**DIRECTIONS**.
Every line holding the string "white" should be copied out of the listing.

**COLLECTED MATERIAL**.
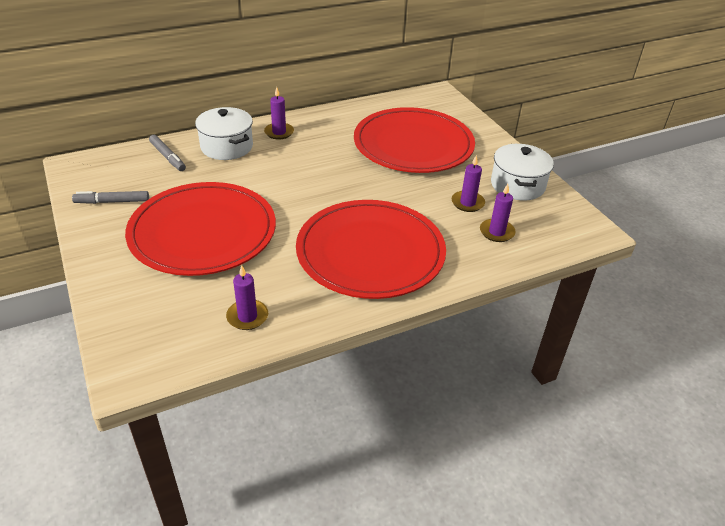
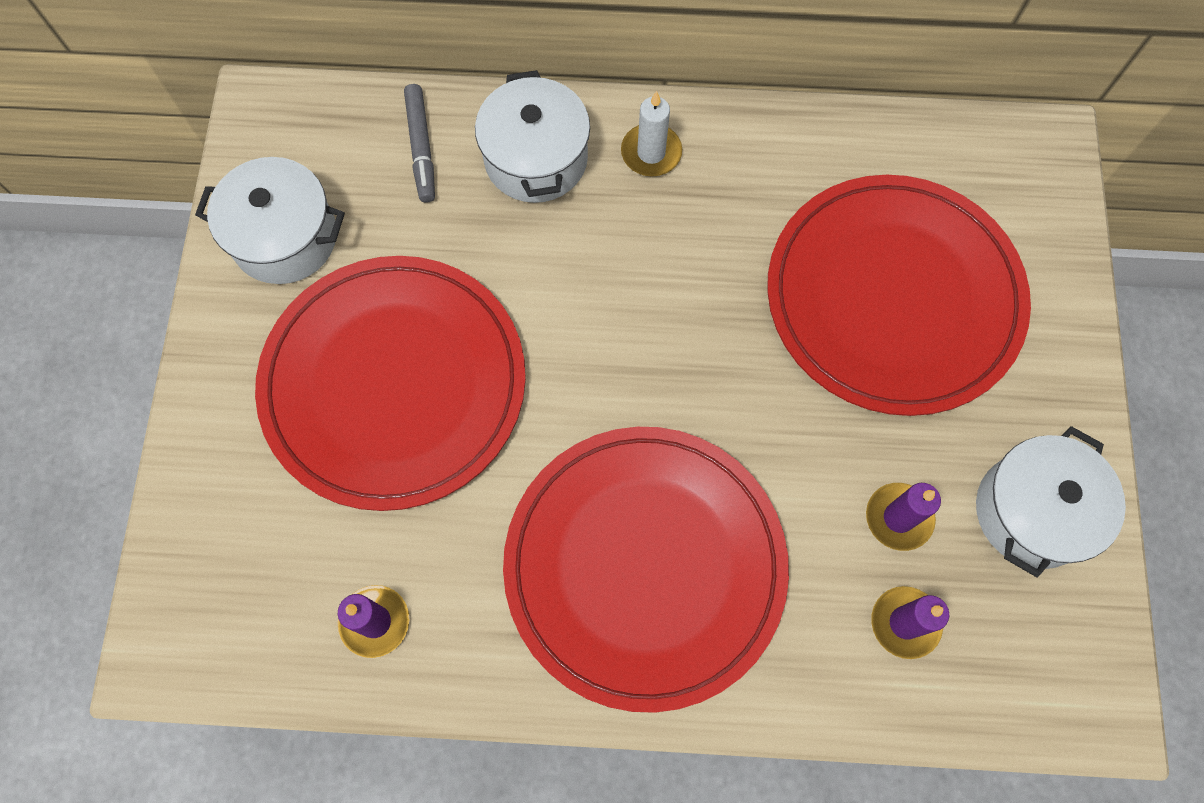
camera: 30 degrees right, 30 degrees up
(112, 202) = (285, 238): grey marker -> white pot
(279, 132) = (651, 152): purple candle -> white candle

**SOLUTION FOR THIS PROBLEM**.
(112, 202) = (285, 238): grey marker -> white pot
(279, 132) = (651, 152): purple candle -> white candle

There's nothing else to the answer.